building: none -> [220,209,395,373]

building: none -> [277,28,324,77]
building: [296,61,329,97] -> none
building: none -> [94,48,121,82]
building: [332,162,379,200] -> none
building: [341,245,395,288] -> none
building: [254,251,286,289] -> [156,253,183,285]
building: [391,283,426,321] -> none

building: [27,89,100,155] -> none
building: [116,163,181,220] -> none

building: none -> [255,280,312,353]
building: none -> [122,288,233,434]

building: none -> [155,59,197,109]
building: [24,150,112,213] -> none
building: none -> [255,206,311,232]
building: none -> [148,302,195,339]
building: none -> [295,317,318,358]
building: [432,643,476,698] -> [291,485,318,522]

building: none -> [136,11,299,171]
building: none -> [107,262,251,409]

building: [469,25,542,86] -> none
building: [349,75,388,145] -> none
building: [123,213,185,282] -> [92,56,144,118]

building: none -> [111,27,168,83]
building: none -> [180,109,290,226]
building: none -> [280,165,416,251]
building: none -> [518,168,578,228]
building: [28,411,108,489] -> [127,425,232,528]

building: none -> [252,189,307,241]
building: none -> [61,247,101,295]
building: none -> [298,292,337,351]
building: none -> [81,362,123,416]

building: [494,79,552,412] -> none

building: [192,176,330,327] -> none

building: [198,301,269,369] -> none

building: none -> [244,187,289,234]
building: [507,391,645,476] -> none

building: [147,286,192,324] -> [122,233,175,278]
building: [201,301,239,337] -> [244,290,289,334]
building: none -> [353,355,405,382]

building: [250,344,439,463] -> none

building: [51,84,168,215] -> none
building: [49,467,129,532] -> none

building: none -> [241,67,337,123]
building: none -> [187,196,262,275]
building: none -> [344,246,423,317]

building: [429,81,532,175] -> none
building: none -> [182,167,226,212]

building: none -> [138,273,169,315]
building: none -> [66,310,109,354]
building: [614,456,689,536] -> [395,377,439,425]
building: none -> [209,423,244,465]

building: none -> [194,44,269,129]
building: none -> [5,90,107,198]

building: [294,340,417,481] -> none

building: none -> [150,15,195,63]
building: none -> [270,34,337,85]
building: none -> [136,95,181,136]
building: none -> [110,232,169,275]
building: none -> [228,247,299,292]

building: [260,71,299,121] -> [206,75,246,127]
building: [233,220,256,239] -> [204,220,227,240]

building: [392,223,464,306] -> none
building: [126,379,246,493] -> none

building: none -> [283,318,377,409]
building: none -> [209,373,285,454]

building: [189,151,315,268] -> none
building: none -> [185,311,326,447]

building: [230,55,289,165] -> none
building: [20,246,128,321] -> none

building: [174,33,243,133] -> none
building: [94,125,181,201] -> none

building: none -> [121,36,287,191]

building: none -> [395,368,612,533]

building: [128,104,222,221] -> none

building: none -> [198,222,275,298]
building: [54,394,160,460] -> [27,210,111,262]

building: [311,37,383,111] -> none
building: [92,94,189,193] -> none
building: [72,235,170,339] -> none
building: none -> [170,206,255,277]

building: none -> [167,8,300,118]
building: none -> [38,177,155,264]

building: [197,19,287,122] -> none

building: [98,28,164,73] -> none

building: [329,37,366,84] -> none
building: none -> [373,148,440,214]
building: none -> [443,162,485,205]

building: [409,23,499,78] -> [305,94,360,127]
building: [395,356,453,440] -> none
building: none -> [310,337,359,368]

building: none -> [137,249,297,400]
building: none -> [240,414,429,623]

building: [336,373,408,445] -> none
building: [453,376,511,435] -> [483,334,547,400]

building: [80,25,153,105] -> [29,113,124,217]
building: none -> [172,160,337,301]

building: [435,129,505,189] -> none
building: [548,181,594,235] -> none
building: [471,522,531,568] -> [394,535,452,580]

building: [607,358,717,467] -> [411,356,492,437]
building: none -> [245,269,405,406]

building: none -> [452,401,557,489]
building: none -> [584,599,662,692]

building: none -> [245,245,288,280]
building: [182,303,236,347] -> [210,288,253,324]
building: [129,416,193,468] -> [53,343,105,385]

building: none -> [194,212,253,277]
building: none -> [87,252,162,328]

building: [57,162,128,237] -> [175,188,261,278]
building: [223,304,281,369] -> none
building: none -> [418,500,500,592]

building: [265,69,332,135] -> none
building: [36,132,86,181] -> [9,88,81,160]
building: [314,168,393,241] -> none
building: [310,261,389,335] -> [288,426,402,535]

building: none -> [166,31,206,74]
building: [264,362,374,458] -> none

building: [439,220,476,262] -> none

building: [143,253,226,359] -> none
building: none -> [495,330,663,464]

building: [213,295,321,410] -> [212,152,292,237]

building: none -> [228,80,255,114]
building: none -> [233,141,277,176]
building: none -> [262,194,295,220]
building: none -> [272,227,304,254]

What is required — Every entry, from first to last, is to be reproduced exactly.

Answer to this task —
building: none -> [220,209,395,373]

building: none -> [277,28,324,77]
building: [296,61,329,97] -> none
building: none -> [94,48,121,82]
building: [332,162,379,200] -> none
building: [341,245,395,288] -> none
building: [254,251,286,289] -> [156,253,183,285]
building: [391,283,426,321] -> none

building: [27,89,100,155] -> none
building: [116,163,181,220] -> none

building: none -> [255,280,312,353]
building: none -> [122,288,233,434]

building: none -> [155,59,197,109]
building: [24,150,112,213] -> none
building: none -> [255,206,311,232]
building: none -> [148,302,195,339]
building: none -> [295,317,318,358]
building: [432,643,476,698] -> [291,485,318,522]

building: none -> [136,11,299,171]
building: none -> [107,262,251,409]

building: [469,25,542,86] -> none
building: [349,75,388,145] -> none
building: [123,213,185,282] -> [92,56,144,118]

building: none -> [111,27,168,83]
building: none -> [180,109,290,226]
building: none -> [280,165,416,251]
building: none -> [518,168,578,228]
building: [28,411,108,489] -> [127,425,232,528]

building: none -> [252,189,307,241]
building: none -> [61,247,101,295]
building: none -> [298,292,337,351]
building: none -> [81,362,123,416]

building: [494,79,552,412] -> none

building: [192,176,330,327] -> none

building: [198,301,269,369] -> none

building: none -> [244,187,289,234]
building: [507,391,645,476] -> none

building: [147,286,192,324] -> [122,233,175,278]
building: [201,301,239,337] -> [244,290,289,334]
building: none -> [353,355,405,382]

building: [250,344,439,463] -> none

building: [51,84,168,215] -> none
building: [49,467,129,532] -> none

building: none -> [241,67,337,123]
building: none -> [187,196,262,275]
building: none -> [344,246,423,317]

building: [429,81,532,175] -> none
building: none -> [182,167,226,212]

building: none -> [138,273,169,315]
building: none -> [66,310,109,354]
building: [614,456,689,536] -> [395,377,439,425]
building: none -> [209,423,244,465]

building: none -> [194,44,269,129]
building: none -> [5,90,107,198]

building: [294,340,417,481] -> none

building: none -> [150,15,195,63]
building: none -> [270,34,337,85]
building: none -> [136,95,181,136]
building: none -> [110,232,169,275]
building: none -> [228,247,299,292]

building: [260,71,299,121] -> [206,75,246,127]
building: [233,220,256,239] -> [204,220,227,240]

building: [392,223,464,306] -> none
building: [126,379,246,493] -> none

building: none -> [283,318,377,409]
building: none -> [209,373,285,454]

building: [189,151,315,268] -> none
building: none -> [185,311,326,447]

building: [230,55,289,165] -> none
building: [20,246,128,321] -> none

building: [174,33,243,133] -> none
building: [94,125,181,201] -> none

building: none -> [121,36,287,191]

building: none -> [395,368,612,533]

building: [128,104,222,221] -> none

building: none -> [198,222,275,298]
building: [54,394,160,460] -> [27,210,111,262]

building: [311,37,383,111] -> none
building: [92,94,189,193] -> none
building: [72,235,170,339] -> none
building: none -> [170,206,255,277]

building: none -> [167,8,300,118]
building: none -> [38,177,155,264]

building: [197,19,287,122] -> none

building: [98,28,164,73] -> none

building: [329,37,366,84] -> none
building: none -> [373,148,440,214]
building: none -> [443,162,485,205]

building: [409,23,499,78] -> [305,94,360,127]
building: [395,356,453,440] -> none
building: none -> [310,337,359,368]

building: none -> [137,249,297,400]
building: none -> [240,414,429,623]

building: [336,373,408,445] -> none
building: [453,376,511,435] -> [483,334,547,400]

building: [80,25,153,105] -> [29,113,124,217]
building: none -> [172,160,337,301]

building: [435,129,505,189] -> none
building: [548,181,594,235] -> none
building: [471,522,531,568] -> [394,535,452,580]

building: [607,358,717,467] -> [411,356,492,437]
building: none -> [245,269,405,406]

building: none -> [452,401,557,489]
building: none -> [584,599,662,692]

building: none -> [245,245,288,280]
building: [182,303,236,347] -> [210,288,253,324]
building: [129,416,193,468] -> [53,343,105,385]

building: none -> [194,212,253,277]
building: none -> [87,252,162,328]

building: [57,162,128,237] -> [175,188,261,278]
building: [223,304,281,369] -> none
building: none -> [418,500,500,592]

building: [265,69,332,135] -> none
building: [36,132,86,181] -> [9,88,81,160]
building: [314,168,393,241] -> none
building: [310,261,389,335] -> [288,426,402,535]

building: none -> [166,31,206,74]
building: [264,362,374,458] -> none

building: [439,220,476,262] -> none

building: [143,253,226,359] -> none
building: none -> [495,330,663,464]

building: [213,295,321,410] -> [212,152,292,237]

building: none -> [228,80,255,114]
building: none -> [233,141,277,176]
building: none -> [262,194,295,220]
building: none -> [272,227,304,254]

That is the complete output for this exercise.